--- The data Enclosed Below ---

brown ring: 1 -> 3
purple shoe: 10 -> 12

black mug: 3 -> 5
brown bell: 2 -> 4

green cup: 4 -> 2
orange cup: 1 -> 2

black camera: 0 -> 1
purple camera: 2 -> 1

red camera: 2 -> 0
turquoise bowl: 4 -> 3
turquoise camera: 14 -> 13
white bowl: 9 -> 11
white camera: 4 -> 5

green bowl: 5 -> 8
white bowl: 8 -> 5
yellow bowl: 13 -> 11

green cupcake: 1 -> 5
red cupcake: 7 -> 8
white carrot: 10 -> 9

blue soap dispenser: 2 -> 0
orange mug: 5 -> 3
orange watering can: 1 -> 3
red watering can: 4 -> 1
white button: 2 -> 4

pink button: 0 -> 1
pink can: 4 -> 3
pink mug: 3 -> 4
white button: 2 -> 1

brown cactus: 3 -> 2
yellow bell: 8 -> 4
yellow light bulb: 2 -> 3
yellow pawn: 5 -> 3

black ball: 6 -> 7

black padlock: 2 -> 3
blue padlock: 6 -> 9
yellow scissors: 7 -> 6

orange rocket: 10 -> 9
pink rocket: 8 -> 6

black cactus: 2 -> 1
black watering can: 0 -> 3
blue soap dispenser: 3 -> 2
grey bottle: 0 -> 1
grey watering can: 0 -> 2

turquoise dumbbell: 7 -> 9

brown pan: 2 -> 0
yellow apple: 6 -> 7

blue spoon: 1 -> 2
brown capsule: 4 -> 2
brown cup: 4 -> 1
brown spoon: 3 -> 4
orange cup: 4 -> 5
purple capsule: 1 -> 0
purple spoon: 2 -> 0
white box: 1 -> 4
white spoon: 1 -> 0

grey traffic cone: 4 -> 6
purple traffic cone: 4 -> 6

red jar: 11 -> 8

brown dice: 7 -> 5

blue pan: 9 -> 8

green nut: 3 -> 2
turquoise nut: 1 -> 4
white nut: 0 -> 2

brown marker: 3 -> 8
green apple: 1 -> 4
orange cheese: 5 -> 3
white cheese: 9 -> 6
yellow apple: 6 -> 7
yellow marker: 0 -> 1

--- End of Enclosed The data ---

- [Work to complete] For this task, write out exactly the lines of the entries above, starting at the line with "white carrot: 10 -> 9" and ending at the line with "yellow light bulb: 2 -> 3", both included, and no others.

- [The completed task]
white carrot: 10 -> 9

blue soap dispenser: 2 -> 0
orange mug: 5 -> 3
orange watering can: 1 -> 3
red watering can: 4 -> 1
white button: 2 -> 4

pink button: 0 -> 1
pink can: 4 -> 3
pink mug: 3 -> 4
white button: 2 -> 1

brown cactus: 3 -> 2
yellow bell: 8 -> 4
yellow light bulb: 2 -> 3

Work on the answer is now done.